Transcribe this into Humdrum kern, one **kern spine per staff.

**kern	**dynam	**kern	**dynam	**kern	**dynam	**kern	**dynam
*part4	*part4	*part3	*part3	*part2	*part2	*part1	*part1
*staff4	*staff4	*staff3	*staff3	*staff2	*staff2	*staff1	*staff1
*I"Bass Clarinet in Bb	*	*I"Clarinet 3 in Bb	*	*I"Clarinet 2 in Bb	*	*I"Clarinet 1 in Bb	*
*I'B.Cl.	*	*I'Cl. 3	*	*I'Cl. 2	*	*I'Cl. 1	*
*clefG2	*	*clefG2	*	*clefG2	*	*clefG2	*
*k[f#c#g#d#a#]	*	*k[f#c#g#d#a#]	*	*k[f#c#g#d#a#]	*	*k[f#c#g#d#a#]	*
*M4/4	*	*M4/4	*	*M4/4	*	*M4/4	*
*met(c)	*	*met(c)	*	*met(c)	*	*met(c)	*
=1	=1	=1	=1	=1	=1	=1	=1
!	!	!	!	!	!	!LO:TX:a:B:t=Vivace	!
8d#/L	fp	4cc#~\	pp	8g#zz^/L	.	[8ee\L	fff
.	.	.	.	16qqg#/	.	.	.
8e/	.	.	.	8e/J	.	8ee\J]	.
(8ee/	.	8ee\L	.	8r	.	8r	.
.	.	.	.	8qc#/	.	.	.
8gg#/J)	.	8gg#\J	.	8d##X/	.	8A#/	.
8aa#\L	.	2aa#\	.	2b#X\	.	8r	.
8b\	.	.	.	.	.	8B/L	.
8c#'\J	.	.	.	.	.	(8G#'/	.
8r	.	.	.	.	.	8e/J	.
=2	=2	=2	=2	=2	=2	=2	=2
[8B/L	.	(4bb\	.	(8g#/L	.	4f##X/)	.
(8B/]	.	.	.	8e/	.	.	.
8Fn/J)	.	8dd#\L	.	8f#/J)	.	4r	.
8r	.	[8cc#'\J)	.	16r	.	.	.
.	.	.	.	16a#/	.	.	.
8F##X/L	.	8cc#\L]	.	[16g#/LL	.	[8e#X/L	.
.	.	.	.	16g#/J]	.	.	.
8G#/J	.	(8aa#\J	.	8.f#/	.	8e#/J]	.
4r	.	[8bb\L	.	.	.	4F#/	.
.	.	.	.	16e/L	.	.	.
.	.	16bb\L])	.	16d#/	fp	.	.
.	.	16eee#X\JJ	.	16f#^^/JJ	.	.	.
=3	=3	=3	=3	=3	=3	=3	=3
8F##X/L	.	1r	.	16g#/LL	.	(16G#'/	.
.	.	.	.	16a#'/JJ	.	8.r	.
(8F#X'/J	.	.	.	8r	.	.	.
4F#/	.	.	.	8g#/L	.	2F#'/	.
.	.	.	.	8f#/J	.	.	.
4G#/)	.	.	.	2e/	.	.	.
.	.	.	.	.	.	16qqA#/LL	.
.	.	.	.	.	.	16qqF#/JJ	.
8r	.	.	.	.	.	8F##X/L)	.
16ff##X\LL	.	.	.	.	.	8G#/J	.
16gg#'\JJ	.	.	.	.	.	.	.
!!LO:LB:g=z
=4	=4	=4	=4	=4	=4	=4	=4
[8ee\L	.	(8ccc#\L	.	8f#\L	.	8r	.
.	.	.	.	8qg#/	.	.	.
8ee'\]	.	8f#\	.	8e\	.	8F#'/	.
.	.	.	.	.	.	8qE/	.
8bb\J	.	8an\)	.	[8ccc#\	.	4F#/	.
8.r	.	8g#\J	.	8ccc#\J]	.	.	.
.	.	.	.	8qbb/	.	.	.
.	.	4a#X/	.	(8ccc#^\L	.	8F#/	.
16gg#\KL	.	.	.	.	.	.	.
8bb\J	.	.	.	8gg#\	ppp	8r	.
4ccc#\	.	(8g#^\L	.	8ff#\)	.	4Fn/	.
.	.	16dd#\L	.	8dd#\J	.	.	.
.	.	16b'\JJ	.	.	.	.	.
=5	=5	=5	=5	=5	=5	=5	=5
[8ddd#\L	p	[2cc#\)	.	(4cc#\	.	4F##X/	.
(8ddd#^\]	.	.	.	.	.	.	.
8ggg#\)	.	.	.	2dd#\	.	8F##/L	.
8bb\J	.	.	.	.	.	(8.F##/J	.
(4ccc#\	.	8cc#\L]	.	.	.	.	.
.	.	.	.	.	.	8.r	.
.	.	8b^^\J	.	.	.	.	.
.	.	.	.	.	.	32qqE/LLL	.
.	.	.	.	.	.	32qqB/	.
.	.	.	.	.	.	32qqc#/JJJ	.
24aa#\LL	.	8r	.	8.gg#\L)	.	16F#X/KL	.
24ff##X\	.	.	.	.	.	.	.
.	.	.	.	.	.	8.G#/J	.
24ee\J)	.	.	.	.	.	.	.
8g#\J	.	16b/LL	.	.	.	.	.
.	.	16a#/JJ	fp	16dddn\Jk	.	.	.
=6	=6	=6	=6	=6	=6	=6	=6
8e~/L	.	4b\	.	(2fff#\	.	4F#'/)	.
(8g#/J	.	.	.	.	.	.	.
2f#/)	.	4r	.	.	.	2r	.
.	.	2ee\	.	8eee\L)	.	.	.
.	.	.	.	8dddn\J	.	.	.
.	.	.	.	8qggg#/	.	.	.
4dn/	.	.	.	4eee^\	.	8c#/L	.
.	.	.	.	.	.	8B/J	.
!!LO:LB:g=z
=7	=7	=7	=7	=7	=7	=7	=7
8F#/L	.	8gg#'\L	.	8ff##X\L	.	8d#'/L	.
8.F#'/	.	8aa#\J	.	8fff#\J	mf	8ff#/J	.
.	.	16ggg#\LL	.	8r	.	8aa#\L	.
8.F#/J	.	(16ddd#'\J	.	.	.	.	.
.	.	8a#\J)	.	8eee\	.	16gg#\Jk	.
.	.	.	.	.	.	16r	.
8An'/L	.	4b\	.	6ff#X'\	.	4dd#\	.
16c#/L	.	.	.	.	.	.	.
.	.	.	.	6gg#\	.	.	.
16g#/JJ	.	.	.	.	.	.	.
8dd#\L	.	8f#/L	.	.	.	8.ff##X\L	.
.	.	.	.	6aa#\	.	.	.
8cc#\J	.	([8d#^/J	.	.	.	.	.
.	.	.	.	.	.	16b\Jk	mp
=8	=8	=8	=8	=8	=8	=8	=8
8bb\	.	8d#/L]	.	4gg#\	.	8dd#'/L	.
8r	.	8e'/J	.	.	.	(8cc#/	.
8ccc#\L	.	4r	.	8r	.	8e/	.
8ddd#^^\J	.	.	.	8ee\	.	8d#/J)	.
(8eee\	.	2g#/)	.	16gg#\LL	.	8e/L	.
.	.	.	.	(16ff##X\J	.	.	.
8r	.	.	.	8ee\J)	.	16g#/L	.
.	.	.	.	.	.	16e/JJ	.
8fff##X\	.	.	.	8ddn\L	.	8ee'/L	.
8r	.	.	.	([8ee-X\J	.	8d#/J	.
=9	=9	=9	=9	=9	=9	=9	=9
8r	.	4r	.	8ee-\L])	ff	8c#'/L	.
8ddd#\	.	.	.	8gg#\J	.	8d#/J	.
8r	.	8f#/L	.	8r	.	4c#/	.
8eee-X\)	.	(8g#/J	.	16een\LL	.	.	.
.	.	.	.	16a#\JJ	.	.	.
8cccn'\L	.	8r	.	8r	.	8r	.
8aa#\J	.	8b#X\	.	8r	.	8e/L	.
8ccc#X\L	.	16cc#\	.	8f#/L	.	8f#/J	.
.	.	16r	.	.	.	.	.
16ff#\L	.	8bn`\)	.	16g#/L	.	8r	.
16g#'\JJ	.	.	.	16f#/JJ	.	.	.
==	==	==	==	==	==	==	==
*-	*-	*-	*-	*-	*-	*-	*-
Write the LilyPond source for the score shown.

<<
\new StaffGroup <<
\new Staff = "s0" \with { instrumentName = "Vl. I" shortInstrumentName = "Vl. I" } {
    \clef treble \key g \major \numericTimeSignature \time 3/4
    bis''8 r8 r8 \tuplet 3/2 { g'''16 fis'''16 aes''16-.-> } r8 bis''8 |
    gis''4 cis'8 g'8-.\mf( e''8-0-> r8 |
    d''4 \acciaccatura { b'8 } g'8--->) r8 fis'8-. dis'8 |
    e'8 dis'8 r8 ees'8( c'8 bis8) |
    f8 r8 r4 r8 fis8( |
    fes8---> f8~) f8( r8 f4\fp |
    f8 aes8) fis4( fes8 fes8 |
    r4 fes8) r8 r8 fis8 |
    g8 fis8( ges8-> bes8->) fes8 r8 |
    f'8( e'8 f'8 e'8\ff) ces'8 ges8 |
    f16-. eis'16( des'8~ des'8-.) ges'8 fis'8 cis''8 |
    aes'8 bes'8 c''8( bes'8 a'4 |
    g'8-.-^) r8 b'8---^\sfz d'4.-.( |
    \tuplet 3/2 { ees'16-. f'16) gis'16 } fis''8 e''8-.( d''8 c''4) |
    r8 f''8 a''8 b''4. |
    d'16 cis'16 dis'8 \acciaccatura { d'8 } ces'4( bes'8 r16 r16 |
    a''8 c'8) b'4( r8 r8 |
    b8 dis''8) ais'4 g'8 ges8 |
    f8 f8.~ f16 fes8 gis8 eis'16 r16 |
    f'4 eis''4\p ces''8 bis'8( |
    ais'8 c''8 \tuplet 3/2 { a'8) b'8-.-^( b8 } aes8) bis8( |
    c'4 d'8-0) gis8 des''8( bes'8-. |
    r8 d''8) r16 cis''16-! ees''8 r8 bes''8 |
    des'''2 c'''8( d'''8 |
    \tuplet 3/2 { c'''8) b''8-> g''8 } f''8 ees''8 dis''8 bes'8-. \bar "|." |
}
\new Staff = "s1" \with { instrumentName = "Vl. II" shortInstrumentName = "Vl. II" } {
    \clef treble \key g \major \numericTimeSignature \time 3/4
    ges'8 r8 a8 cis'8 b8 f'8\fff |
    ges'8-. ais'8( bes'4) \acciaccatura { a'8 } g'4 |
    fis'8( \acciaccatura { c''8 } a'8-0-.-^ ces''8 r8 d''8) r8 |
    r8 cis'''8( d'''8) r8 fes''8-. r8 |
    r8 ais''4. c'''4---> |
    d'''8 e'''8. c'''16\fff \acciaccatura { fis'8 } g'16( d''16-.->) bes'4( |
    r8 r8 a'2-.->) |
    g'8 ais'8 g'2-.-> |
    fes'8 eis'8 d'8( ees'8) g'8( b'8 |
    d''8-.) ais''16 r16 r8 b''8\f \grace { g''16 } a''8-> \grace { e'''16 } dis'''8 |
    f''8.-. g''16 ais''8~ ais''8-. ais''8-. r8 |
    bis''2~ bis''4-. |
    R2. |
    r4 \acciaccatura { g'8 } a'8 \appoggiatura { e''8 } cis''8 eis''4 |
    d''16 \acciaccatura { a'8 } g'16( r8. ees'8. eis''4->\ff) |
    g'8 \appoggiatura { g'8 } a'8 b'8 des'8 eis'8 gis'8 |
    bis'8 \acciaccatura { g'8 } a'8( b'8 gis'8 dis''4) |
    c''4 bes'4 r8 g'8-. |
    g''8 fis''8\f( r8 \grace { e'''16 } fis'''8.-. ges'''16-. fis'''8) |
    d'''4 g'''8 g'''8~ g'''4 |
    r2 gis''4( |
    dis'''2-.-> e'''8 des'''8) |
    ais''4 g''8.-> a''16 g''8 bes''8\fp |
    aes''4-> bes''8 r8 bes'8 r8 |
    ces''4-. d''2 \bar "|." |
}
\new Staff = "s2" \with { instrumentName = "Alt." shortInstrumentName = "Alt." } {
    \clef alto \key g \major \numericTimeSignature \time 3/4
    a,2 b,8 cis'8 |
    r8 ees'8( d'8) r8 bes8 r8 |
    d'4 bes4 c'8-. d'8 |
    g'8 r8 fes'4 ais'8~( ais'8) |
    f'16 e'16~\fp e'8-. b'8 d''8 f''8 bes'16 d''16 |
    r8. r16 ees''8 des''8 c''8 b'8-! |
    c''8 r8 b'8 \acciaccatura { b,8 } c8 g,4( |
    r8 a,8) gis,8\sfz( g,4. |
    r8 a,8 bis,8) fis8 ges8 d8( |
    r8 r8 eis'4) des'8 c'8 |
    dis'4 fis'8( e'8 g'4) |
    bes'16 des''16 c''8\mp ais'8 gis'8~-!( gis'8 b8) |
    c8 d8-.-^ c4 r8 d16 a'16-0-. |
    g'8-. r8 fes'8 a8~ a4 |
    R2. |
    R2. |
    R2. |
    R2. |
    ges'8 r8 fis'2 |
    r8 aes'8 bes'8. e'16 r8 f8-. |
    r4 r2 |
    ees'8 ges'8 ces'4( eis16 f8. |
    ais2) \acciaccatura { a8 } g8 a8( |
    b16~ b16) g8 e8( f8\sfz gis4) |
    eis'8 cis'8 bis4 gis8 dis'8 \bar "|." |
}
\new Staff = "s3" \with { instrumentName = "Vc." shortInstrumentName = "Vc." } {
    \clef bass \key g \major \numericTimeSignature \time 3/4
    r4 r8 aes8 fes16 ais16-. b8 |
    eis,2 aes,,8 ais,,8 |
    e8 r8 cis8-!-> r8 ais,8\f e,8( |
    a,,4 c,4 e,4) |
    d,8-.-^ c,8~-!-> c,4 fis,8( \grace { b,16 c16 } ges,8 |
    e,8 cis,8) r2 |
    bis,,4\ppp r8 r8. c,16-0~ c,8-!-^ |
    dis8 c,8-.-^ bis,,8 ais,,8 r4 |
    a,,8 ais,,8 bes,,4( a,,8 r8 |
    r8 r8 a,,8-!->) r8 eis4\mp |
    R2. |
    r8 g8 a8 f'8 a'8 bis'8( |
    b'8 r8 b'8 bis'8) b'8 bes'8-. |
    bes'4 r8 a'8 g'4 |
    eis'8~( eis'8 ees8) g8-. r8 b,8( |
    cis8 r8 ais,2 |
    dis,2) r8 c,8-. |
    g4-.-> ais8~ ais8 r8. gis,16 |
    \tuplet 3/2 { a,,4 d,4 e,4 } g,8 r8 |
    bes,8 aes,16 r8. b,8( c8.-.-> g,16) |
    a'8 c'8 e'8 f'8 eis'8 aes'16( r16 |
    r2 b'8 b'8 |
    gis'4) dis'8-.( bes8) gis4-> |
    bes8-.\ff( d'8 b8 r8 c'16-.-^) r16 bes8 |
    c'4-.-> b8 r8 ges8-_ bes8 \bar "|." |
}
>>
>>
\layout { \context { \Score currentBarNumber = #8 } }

• **TASK GOAL**
Please collect every line from the items above that contains the string "kern". Case counts, so a line qualifies only if its capital and lowercase letters match the string.

• **THE COMPLETED TASK**
Transcribe this into Humdrum kern, one **kern spine per staff.
**kern	**dynam	**kern	**dynam	**kern	**dynam	**kern	**dynam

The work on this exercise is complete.